◆ Dataset section:

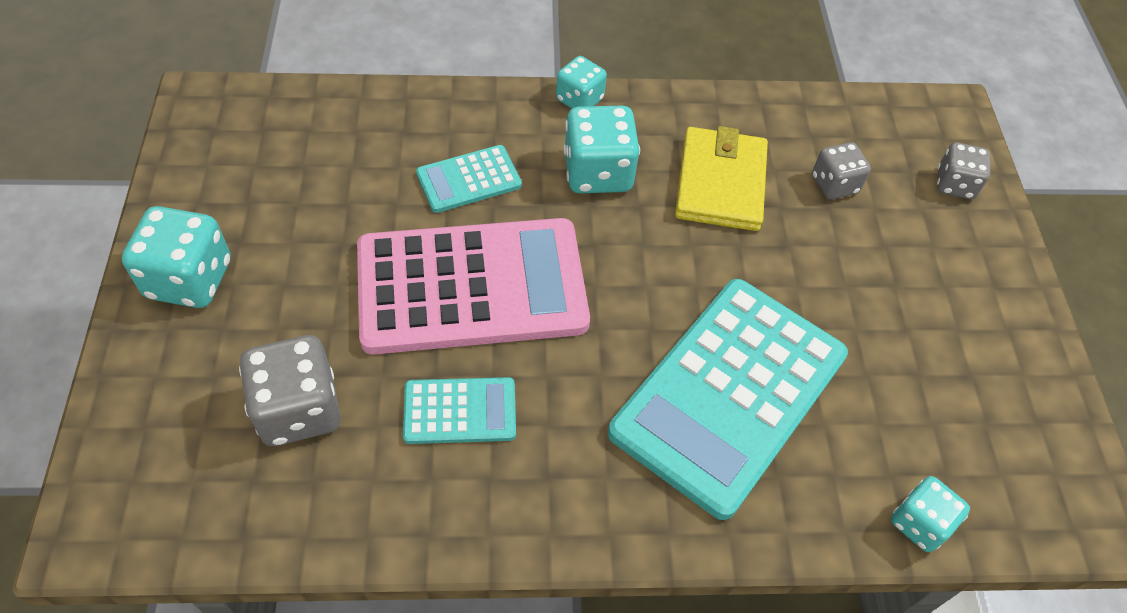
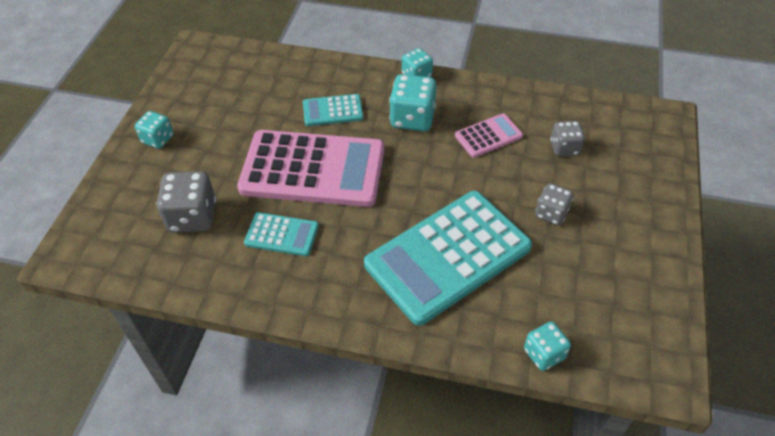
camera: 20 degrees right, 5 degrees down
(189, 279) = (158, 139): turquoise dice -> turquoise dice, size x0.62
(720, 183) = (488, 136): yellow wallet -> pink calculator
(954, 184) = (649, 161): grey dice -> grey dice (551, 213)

◆ What you have to do: When you repeat the material, keep every word exact and drop the pictures.

◆ Result for this exercise:
camera: 20 degrees right, 5 degrees down
(189, 279) = (158, 139): turquoise dice -> turquoise dice, size x0.62
(720, 183) = (488, 136): yellow wallet -> pink calculator
(954, 184) = (649, 161): grey dice -> grey dice (551, 213)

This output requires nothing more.